**Exercise:** No pictures go in the copy; everything else in the records below must be output exactly.

**Given records:**

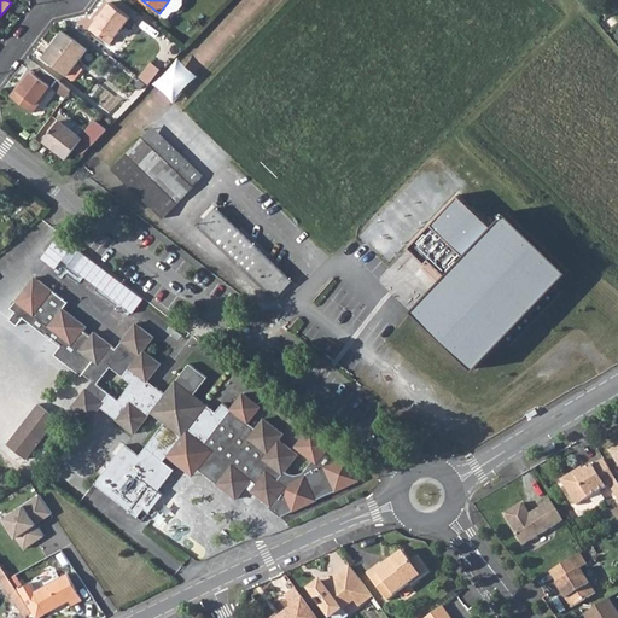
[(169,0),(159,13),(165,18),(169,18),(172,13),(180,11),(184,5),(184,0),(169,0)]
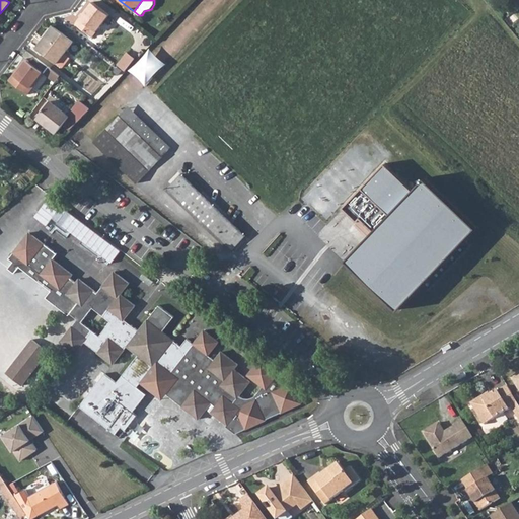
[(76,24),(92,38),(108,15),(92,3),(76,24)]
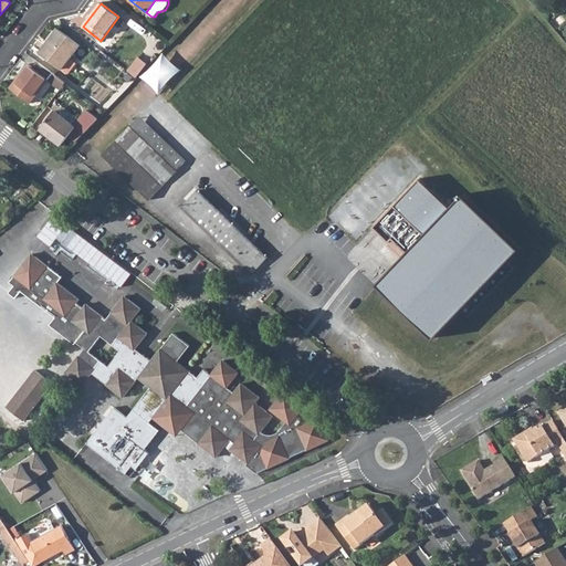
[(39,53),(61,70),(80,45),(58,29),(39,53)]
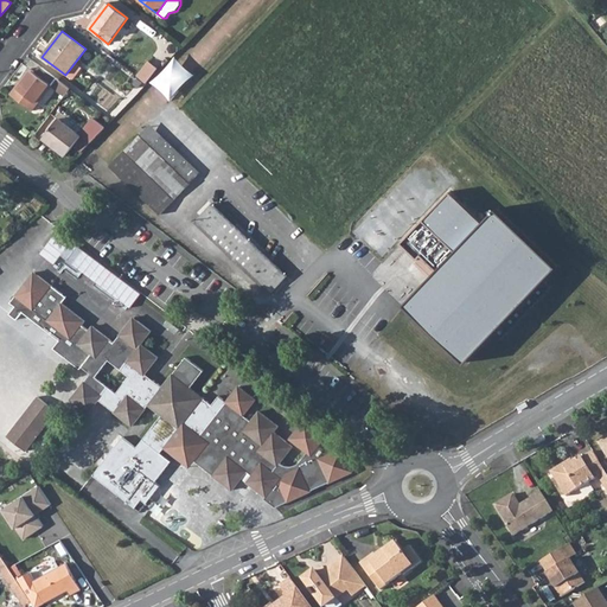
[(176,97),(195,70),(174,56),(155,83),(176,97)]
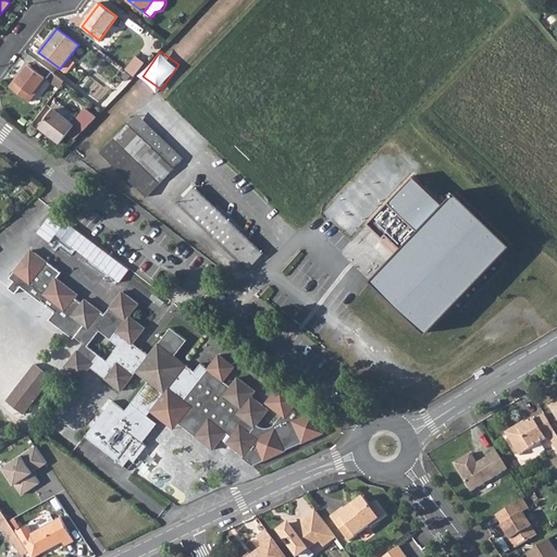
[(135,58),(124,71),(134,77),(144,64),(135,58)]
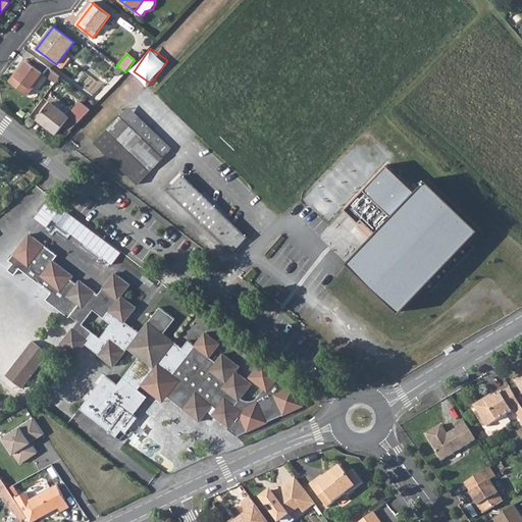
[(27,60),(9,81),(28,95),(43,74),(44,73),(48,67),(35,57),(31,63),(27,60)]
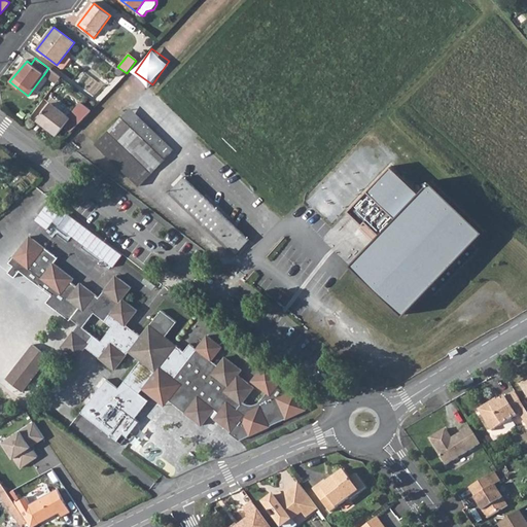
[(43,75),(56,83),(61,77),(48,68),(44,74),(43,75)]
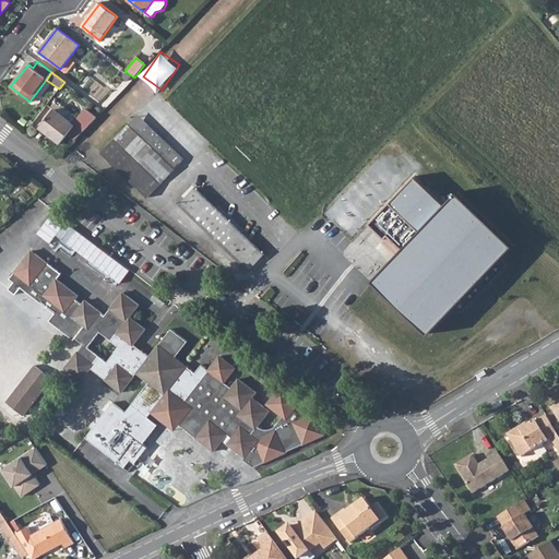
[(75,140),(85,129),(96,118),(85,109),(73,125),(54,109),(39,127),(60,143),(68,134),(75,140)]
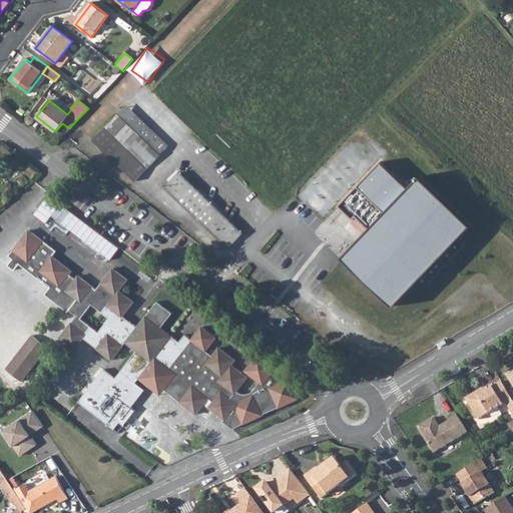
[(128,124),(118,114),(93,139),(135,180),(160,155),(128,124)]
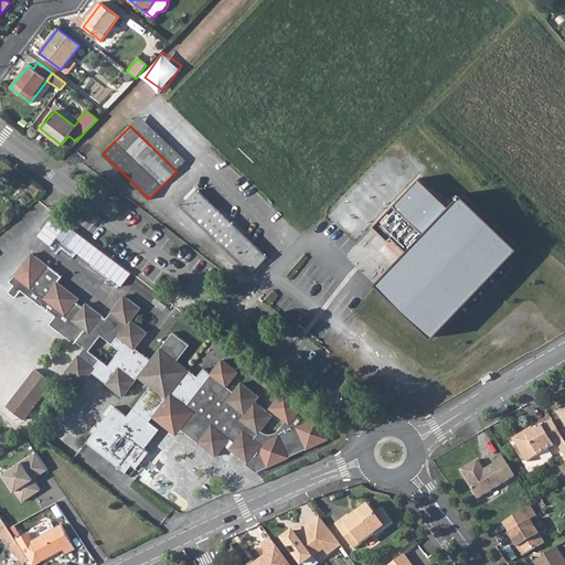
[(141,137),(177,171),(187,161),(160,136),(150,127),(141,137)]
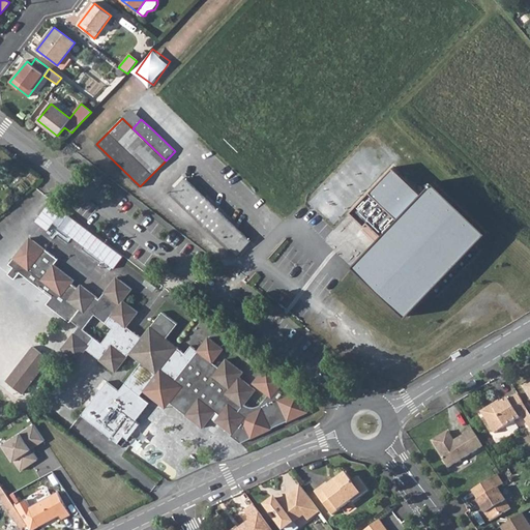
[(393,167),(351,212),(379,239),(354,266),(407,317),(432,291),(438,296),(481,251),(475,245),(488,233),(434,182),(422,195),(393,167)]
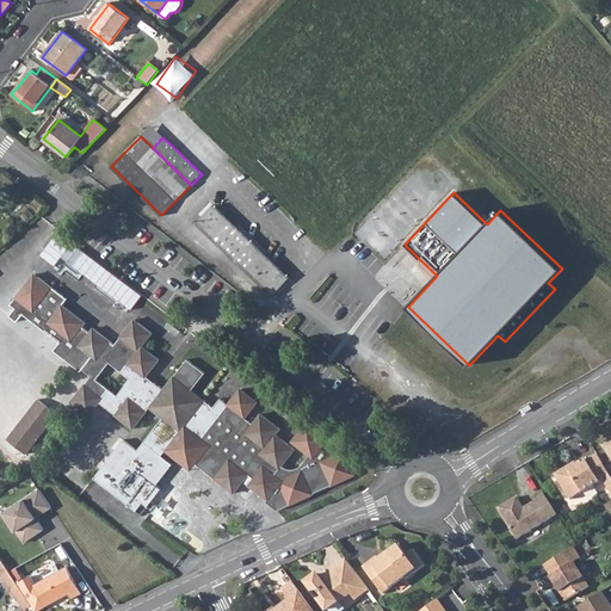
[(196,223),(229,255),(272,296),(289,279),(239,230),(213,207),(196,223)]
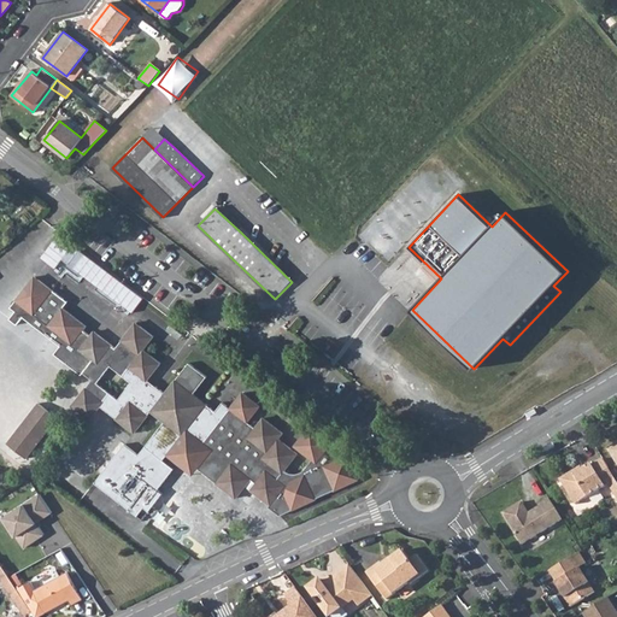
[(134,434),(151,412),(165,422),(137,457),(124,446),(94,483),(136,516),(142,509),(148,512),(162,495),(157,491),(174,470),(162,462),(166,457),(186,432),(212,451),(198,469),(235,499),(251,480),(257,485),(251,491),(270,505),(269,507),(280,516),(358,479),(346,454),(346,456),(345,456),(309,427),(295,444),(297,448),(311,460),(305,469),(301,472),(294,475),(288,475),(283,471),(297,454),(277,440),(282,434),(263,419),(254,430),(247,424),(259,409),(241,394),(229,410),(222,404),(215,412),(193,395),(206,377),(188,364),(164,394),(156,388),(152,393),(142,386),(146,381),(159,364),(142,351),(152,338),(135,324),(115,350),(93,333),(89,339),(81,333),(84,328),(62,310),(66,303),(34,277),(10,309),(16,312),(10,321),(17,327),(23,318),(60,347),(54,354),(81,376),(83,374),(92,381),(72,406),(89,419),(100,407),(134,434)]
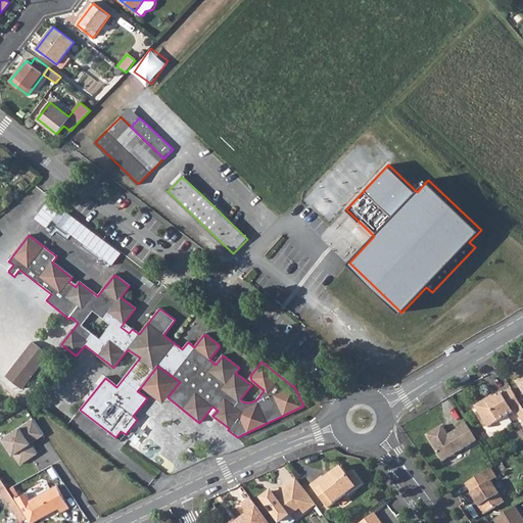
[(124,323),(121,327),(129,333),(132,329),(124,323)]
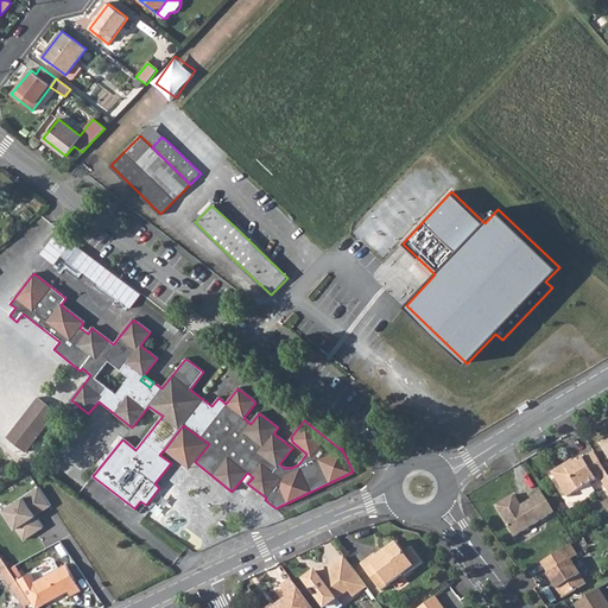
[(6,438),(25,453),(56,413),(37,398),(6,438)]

**Reply:**
[(169,0),(159,13),(165,18),(169,18),(172,13),(180,11),(184,5),(184,0),(169,0)]
[(76,24),(92,38),(108,15),(92,3),(76,24)]
[(39,53),(61,70),(80,45),(58,29),(39,53)]
[(176,97),(195,70),(174,56),(155,83),(176,97)]
[(135,58),(124,71),(134,77),(144,64),(135,58)]
[(27,60),(9,81),(28,95),(43,74),(44,73),(48,67),(35,57),(31,63),(27,60)]
[(43,75),(56,83),(61,77),(48,68),(44,74),(43,75)]
[(75,140),(85,129),(96,118),(85,109),(73,125),(54,109),(39,127),(60,143),(68,134),(75,140)]
[(128,124),(118,114),(93,139),(135,180),(160,155),(128,124)]
[(141,137),(177,171),(187,161),(160,136),(150,127),(141,137)]
[(393,167),(351,212),(379,239),(354,266),(407,317),(432,291),(438,296),(481,251),(475,245),(488,233),(434,182),(422,195),(393,167)]
[(196,223),(229,255),(272,296),(289,279),(239,230),(213,207),(196,223)]
[(134,434),(151,412),(165,422),(137,457),(124,446),(94,483),(136,516),(142,509),(148,512),(162,495),(157,491),(174,470),(162,462),(166,457),(186,432),(212,451),(198,469),(235,499),(251,480),(257,485),(251,491),(270,505),(269,507),(280,516),(358,479),(346,454),(346,456),(345,456),(309,427),(295,444),(297,448),(311,460),(305,469),(301,472),(294,475),(288,475),(283,471),(297,454),(277,440),(282,434),(263,419),(254,430),(247,424),(259,409),(241,394),(229,410),(222,404),(215,412),(193,395),(206,377),(188,364),(164,394),(156,388),(152,393),(142,386),(146,381),(159,364),(142,351),(152,338),(135,324),(115,350),(93,333),(89,339),(81,333),(84,328),(62,310),(66,303),(34,277),(10,309),(16,312),(10,321),(17,327),(23,318),(60,347),(54,354),(81,376),(83,374),(92,381),(72,406),(89,419),(100,407),(134,434)]
[(124,323),(121,327),(129,333),(132,329),(124,323)]
[(6,438),(25,453),(56,413),(37,398),(6,438)]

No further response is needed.